### YOUR TASK
Could you edit this listing so that "Date aired" reads "Air date", leaving every other line unchanged?
* * * *
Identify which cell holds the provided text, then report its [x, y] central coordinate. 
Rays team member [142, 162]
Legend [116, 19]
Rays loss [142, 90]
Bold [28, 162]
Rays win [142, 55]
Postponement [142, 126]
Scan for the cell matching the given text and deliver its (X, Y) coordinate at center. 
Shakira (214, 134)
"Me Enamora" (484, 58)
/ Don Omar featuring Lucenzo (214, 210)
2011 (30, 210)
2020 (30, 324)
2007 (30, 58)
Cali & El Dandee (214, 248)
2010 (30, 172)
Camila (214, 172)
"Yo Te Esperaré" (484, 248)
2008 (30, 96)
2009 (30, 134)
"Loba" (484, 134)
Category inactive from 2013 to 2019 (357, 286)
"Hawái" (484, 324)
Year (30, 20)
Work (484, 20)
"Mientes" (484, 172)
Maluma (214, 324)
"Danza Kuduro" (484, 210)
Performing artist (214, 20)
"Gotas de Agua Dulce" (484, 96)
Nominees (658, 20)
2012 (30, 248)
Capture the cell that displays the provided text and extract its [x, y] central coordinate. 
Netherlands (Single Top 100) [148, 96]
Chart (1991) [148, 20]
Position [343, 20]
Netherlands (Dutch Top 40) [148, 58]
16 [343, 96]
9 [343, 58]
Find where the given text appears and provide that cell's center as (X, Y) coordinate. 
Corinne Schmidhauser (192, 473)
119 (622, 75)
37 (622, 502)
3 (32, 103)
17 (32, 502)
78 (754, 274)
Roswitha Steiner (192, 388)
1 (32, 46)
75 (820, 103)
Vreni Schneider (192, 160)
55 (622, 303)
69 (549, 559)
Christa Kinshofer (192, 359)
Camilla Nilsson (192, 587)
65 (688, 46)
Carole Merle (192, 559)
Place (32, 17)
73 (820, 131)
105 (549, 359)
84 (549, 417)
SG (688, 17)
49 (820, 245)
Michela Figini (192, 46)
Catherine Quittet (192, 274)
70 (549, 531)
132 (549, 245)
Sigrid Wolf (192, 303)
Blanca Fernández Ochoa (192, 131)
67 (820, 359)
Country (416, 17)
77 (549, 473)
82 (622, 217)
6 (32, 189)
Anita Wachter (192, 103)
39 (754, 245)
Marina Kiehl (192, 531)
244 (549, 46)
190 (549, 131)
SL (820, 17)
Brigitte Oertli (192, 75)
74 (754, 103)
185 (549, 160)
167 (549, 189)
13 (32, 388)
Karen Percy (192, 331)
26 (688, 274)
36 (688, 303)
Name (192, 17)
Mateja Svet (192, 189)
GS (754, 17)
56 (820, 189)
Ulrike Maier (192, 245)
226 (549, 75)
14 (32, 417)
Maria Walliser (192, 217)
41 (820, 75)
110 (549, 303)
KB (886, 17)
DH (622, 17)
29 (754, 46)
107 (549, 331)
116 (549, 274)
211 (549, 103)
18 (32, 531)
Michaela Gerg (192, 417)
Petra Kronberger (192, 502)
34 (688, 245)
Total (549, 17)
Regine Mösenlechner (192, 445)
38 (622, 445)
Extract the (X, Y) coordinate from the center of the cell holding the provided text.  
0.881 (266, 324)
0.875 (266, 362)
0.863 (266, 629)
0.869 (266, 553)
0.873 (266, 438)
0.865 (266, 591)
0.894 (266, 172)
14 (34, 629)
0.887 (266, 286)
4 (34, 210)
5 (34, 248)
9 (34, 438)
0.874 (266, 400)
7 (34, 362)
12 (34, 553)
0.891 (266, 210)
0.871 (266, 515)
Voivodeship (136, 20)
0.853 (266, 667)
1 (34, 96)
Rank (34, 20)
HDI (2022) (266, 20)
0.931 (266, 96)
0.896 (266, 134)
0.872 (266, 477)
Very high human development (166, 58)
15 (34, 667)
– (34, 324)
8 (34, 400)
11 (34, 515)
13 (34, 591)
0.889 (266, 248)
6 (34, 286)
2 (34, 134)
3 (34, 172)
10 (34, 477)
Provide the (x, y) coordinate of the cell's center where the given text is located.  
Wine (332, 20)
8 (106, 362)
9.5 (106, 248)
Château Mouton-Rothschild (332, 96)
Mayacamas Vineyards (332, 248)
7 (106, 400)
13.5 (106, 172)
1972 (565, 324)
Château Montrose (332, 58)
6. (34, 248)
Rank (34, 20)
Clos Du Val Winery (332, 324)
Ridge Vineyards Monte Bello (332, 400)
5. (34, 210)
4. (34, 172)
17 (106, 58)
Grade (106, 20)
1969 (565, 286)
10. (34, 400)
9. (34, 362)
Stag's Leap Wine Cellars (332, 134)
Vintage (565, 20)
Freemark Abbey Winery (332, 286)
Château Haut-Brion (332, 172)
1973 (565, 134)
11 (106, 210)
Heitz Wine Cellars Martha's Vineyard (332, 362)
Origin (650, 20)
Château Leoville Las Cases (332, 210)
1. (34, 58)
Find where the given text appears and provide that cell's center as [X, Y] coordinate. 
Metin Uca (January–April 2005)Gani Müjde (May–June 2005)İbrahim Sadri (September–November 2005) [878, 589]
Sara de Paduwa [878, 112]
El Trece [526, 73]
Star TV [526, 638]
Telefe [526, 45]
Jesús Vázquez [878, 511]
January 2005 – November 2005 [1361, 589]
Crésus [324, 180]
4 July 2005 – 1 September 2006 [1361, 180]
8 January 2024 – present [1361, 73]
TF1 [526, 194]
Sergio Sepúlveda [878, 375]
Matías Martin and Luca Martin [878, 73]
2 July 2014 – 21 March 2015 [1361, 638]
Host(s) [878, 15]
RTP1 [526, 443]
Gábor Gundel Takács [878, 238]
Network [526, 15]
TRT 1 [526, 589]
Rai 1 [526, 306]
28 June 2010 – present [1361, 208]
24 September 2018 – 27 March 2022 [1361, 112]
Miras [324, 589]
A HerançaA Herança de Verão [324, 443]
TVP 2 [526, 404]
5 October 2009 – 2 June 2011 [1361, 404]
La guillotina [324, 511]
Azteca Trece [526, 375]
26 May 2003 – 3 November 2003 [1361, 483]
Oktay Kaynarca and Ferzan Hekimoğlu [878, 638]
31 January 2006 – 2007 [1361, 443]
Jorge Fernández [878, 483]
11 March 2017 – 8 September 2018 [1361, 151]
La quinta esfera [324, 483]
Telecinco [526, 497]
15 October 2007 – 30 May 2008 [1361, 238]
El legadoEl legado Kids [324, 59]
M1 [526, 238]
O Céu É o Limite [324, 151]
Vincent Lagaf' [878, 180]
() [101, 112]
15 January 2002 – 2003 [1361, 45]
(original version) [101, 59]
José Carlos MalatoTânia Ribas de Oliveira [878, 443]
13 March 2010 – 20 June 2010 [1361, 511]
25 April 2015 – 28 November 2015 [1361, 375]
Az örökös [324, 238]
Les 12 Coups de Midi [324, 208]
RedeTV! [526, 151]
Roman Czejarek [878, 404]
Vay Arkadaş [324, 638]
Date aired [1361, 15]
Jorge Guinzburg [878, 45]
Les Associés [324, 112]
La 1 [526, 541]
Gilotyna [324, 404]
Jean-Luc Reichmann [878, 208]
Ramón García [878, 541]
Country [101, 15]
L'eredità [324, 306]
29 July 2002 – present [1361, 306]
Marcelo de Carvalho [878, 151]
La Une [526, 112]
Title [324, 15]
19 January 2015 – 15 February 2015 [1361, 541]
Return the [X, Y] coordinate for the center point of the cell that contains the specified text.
* * * *
### RESPONSE FOR THIS EXERCISE
Identify which cell holds the provided text, then report its [x, y] central coordinate. 
Rays team member [142, 162]
Legend [116, 19]
Rays loss [142, 90]
Bold [28, 162]
Rays win [142, 55]
Postponement [142, 126]
Scan for the cell matching the given text and deliver its (X, Y) coordinate at center. 
Shakira (214, 134)
"Me Enamora" (484, 58)
/ Don Omar featuring Lucenzo (214, 210)
2011 (30, 210)
2020 (30, 324)
2007 (30, 58)
Cali & El Dandee (214, 248)
2010 (30, 172)
Camila (214, 172)
"Yo Te Esperaré" (484, 248)
2008 (30, 96)
2009 (30, 134)
"Loba" (484, 134)
Category inactive from 2013 to 2019 (357, 286)
"Hawái" (484, 324)
Year (30, 20)
Work (484, 20)
"Mientes" (484, 172)
Maluma (214, 324)
"Danza Kuduro" (484, 210)
Performing artist (214, 20)
"Gotas de Agua Dulce" (484, 96)
Nominees (658, 20)
2012 (30, 248)
Capture the cell that displays the provided text and extract its [x, y] central coordinate. 
Netherlands (Single Top 100) [148, 96]
Chart (1991) [148, 20]
Position [343, 20]
Netherlands (Dutch Top 40) [148, 58]
16 [343, 96]
9 [343, 58]
Find where the given text appears and provide that cell's center as (X, Y) coordinate. 
Corinne Schmidhauser (192, 473)
119 (622, 75)
37 (622, 502)
3 (32, 103)
17 (32, 502)
78 (754, 274)
Roswitha Steiner (192, 388)
1 (32, 46)
75 (820, 103)
Vreni Schneider (192, 160)
55 (622, 303)
69 (549, 559)
Christa Kinshofer (192, 359)
Camilla Nilsson (192, 587)
65 (688, 46)
Carole Merle (192, 559)
Place (32, 17)
73 (820, 131)
105 (549, 359)
84 (549, 417)
SG (688, 17)
49 (820, 245)
Michela Figini (192, 46)
Catherine Quittet (192, 274)
70 (549, 531)
132 (549, 245)
Sigrid Wolf (192, 303)
Blanca Fernández Ochoa (192, 131)
67 (820, 359)
Country (416, 17)
77 (549, 473)
82 (622, 217)
6 (32, 189)
Anita Wachter (192, 103)
39 (754, 245)
Marina Kiehl (192, 531)
244 (549, 46)
190 (549, 131)
SL (820, 17)
Brigitte Oertli (192, 75)
74 (754, 103)
185 (549, 160)
167 (549, 189)
13 (32, 388)
Karen Percy (192, 331)
26 (688, 274)
36 (688, 303)
Name (192, 17)
Mateja Svet (192, 189)
GS (754, 17)
56 (820, 189)
Ulrike Maier (192, 245)
226 (549, 75)
14 (32, 417)
Maria Walliser (192, 217)
41 (820, 75)
110 (549, 303)
KB (886, 17)
DH (622, 17)
29 (754, 46)
107 (549, 331)
116 (549, 274)
211 (549, 103)
18 (32, 531)
Michaela Gerg (192, 417)
Petra Kronberger (192, 502)
34 (688, 245)
Total (549, 17)
Regine Mösenlechner (192, 445)
38 (622, 445)
Extract the (X, Y) coordinate from the center of the cell holding the provided text.  
0.881 (266, 324)
0.875 (266, 362)
0.863 (266, 629)
0.869 (266, 553)
0.873 (266, 438)
0.865 (266, 591)
0.894 (266, 172)
14 (34, 629)
0.887 (266, 286)
4 (34, 210)
5 (34, 248)
9 (34, 438)
0.874 (266, 400)
7 (34, 362)
12 (34, 553)
0.891 (266, 210)
0.871 (266, 515)
Voivodeship (136, 20)
0.853 (266, 667)
1 (34, 96)
Rank (34, 20)
HDI (2022) (266, 20)
0.931 (266, 96)
0.896 (266, 134)
0.872 (266, 477)
Very high human development (166, 58)
15 (34, 667)
– (34, 324)
8 (34, 400)
11 (34, 515)
13 (34, 591)
0.889 (266, 248)
6 (34, 286)
2 (34, 134)
3 (34, 172)
10 (34, 477)
Provide the (x, y) coordinate of the cell's center where the given text is located.  
Wine (332, 20)
8 (106, 362)
9.5 (106, 248)
Château Mouton-Rothschild (332, 96)
Mayacamas Vineyards (332, 248)
7 (106, 400)
13.5 (106, 172)
1972 (565, 324)
Château Montrose (332, 58)
6. (34, 248)
Rank (34, 20)
Clos Du Val Winery (332, 324)
Ridge Vineyards Monte Bello (332, 400)
5. (34, 210)
4. (34, 172)
17 (106, 58)
Grade (106, 20)
1969 (565, 286)
10. (34, 400)
9. (34, 362)
Stag's Leap Wine Cellars (332, 134)
Vintage (565, 20)
Freemark Abbey Winery (332, 286)
Château Haut-Brion (332, 172)
1973 (565, 134)
11 (106, 210)
Heitz Wine Cellars Martha's Vineyard (332, 362)
Origin (650, 20)
Château Leoville Las Cases (332, 210)
1. (34, 58)
Find where the given text appears and provide that cell's center as [X, Y] coordinate. 
Metin Uca (January–April 2005)Gani Müjde (May–June 2005)İbrahim Sadri (September–November 2005) [878, 589]
Sara de Paduwa [878, 112]
El Trece [526, 73]
Star TV [526, 638]
Telefe [526, 45]
Jesús Vázquez [878, 511]
January 2005 – November 2005 [1361, 589]
Crésus [324, 180]
4 July 2005 – 1 September 2006 [1361, 180]
8 January 2024 – present [1361, 73]
TF1 [526, 194]
Sergio Sepúlveda [878, 375]
Matías Martin and Luca Martin [878, 73]
2 July 2014 – 21 March 2015 [1361, 638]
Host(s) [878, 15]
RTP1 [526, 443]
Gábor Gundel Takács [878, 238]
Network [526, 15]
TRT 1 [526, 589]
Rai 1 [526, 306]
28 June 2010 – present [1361, 208]
24 September 2018 – 27 March 2022 [1361, 112]
Miras [324, 589]
A HerançaA Herança de Verão [324, 443]
TVP 2 [526, 404]
5 October 2009 – 2 June 2011 [1361, 404]
La guillotina [324, 511]
Azteca Trece [526, 375]
26 May 2003 – 3 November 2003 [1361, 483]
Oktay Kaynarca and Ferzan Hekimoğlu [878, 638]
31 January 2006 – 2007 [1361, 443]
Jorge Fernández [878, 483]
11 March 2017 – 8 September 2018 [1361, 151]
La quinta esfera [324, 483]
Telecinco [526, 497]
15 October 2007 – 30 May 2008 [1361, 238]
El legadoEl legado Kids [324, 59]
M1 [526, 238]
O Céu É o Limite [324, 151]
Vincent Lagaf' [878, 180]
() [101, 112]
15 January 2002 – 2003 [1361, 45]
(original version) [101, 59]
José Carlos MalatoTânia Ribas de Oliveira [878, 443]
13 March 2010 – 20 June 2010 [1361, 511]
25 April 2015 – 28 November 2015 [1361, 375]
Az örökös [324, 238]
Les 12 Coups de Midi [324, 208]
RedeTV! [526, 151]
Roman Czejarek [878, 404]
Vay Arkadaş [324, 638]
Air date [1361, 15]
Jorge Guinzburg [878, 45]
Les Associés [324, 112]
La 1 [526, 541]
Gilotyna [324, 404]
Jean-Luc Reichmann [878, 208]
Ramón García [878, 541]
Country [101, 15]
L'eredità [324, 306]
29 July 2002 – present [1361, 306]
Marcelo de Carvalho [878, 151]
La Une [526, 112]
Title [324, 15]
19 January 2015 – 15 February 2015 [1361, 541]
Return the [X, Y] coordinate for the center point of the cell that contains the specified text.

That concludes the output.